**TASK REQUIREMENTS**
Please copy every line from the following entries in which the word "none" appears.

**EXERCISE MATERIALS**
—————

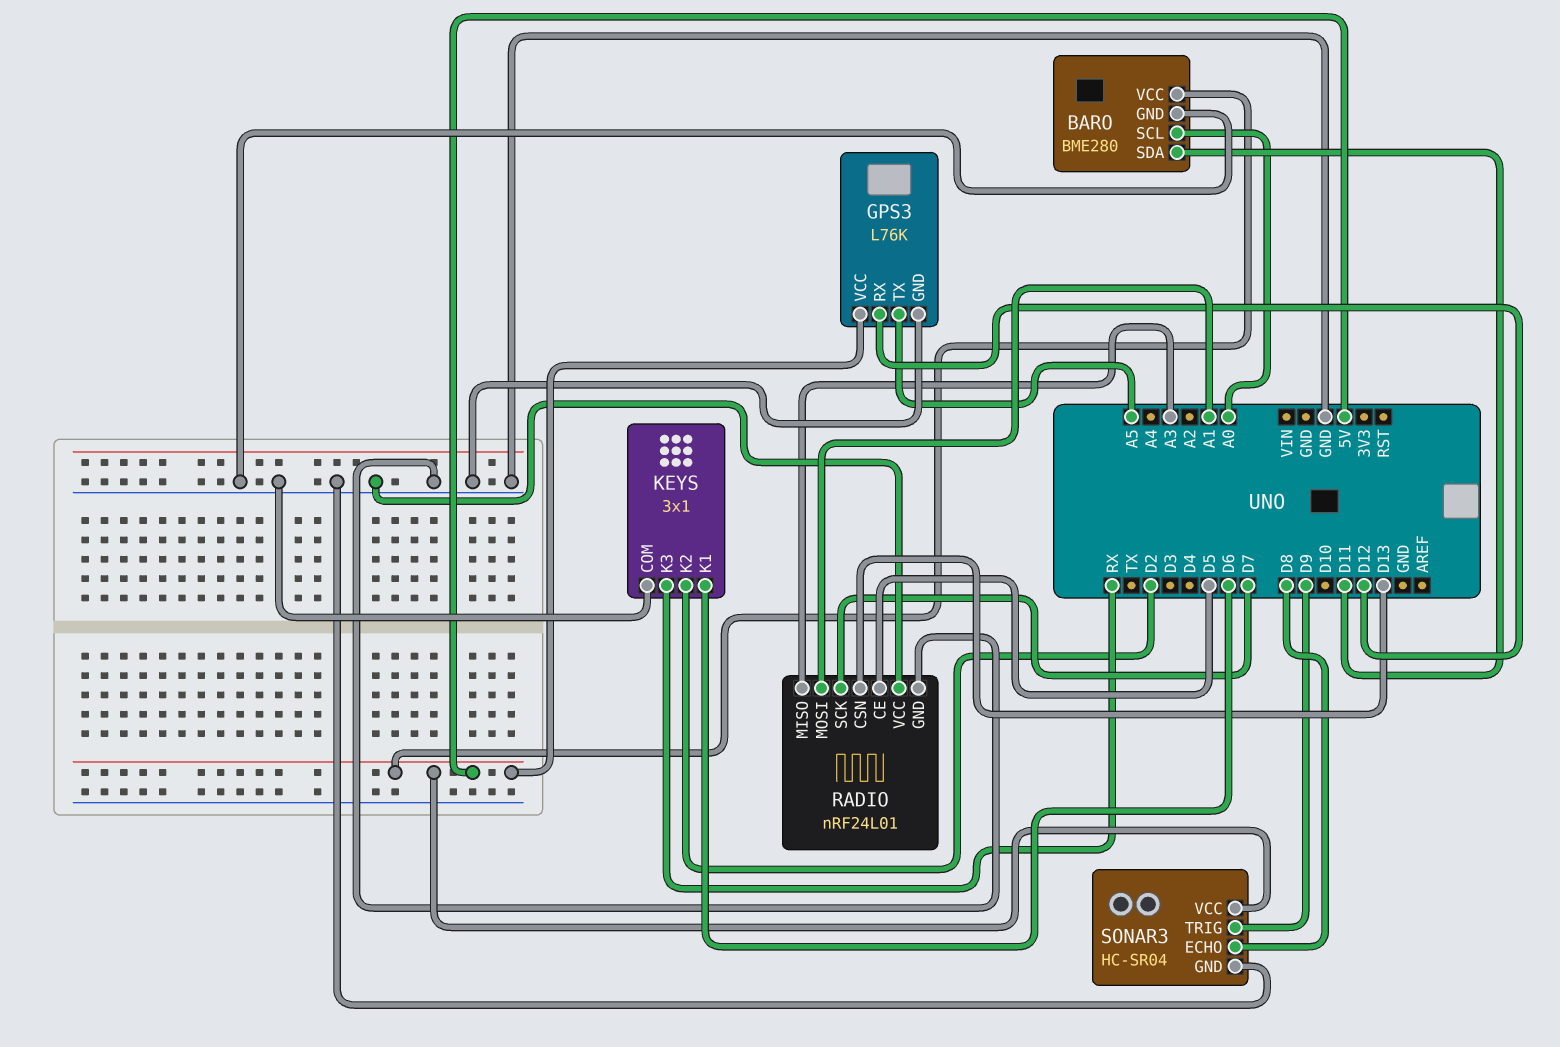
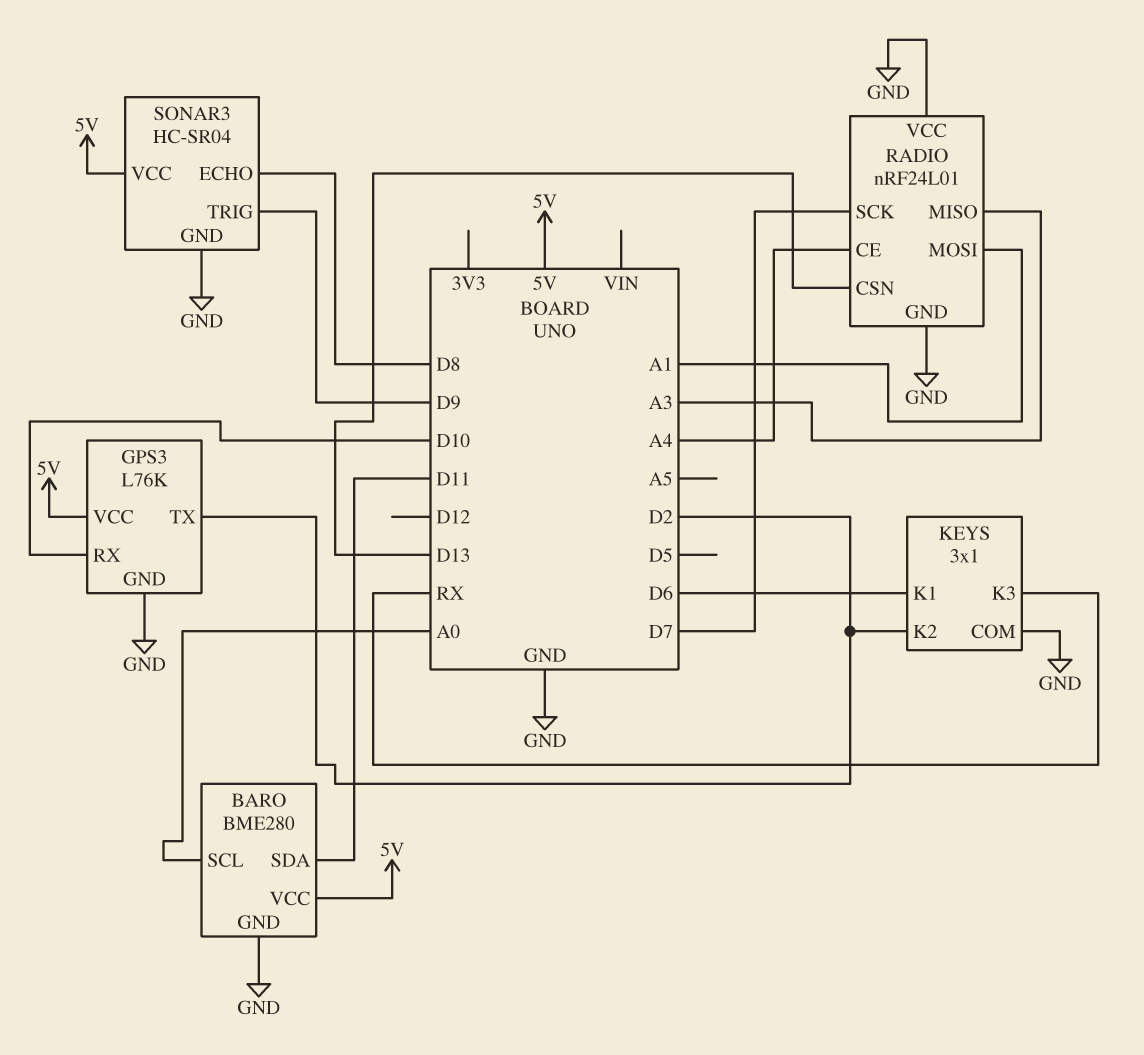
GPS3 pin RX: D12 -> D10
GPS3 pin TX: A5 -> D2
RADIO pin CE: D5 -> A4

—————

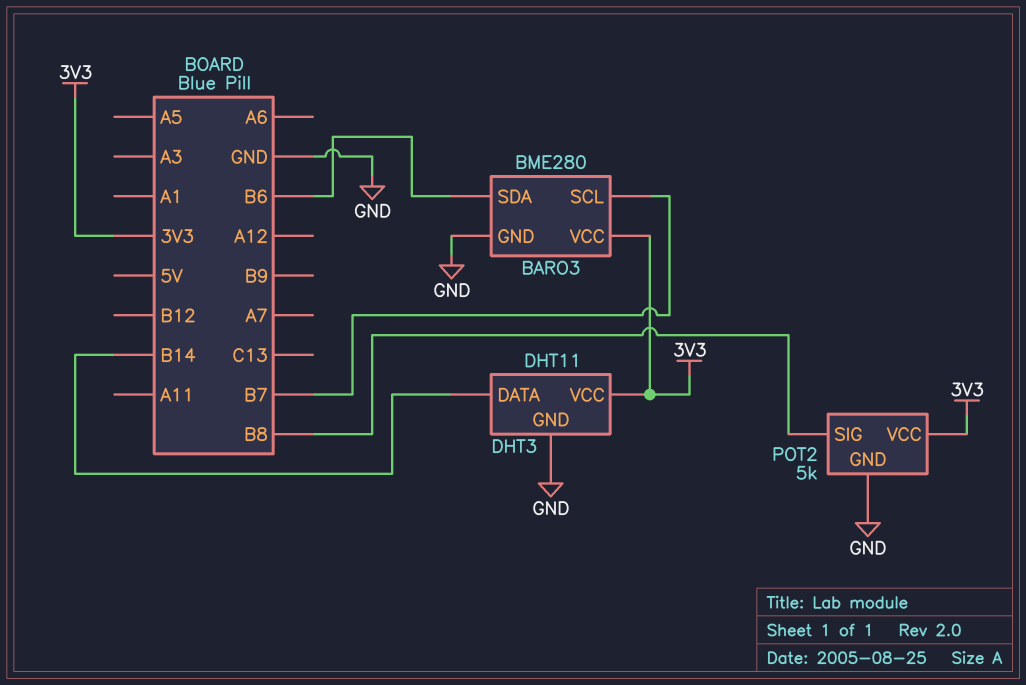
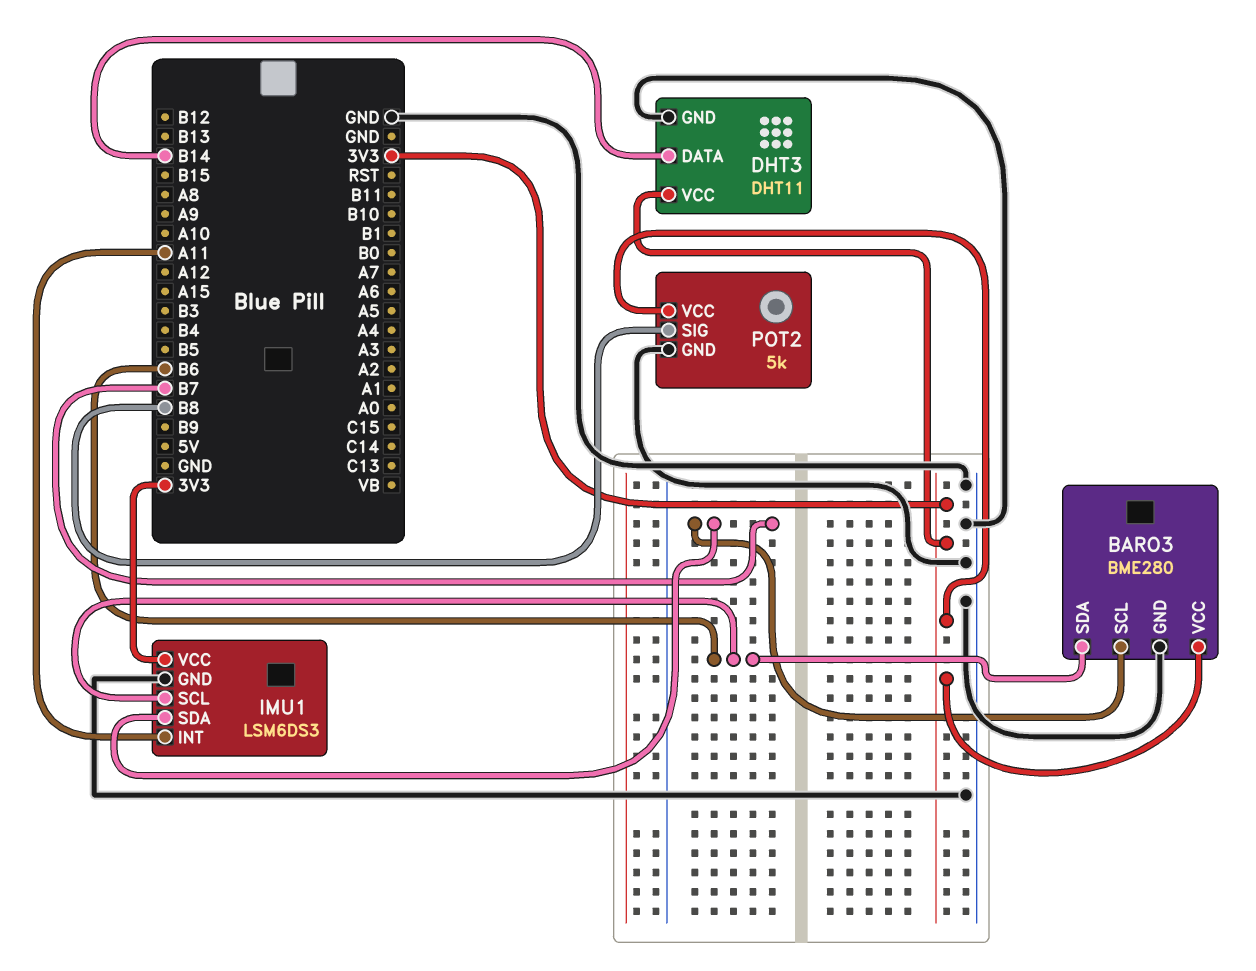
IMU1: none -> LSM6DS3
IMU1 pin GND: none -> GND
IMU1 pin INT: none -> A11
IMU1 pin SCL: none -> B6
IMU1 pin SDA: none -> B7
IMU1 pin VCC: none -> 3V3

—————

**RESPONSE TO THIS TASK**
IMU1: none -> LSM6DS3
IMU1 pin GND: none -> GND
IMU1 pin INT: none -> A11
IMU1 pin SCL: none -> B6
IMU1 pin SDA: none -> B7
IMU1 pin VCC: none -> 3V3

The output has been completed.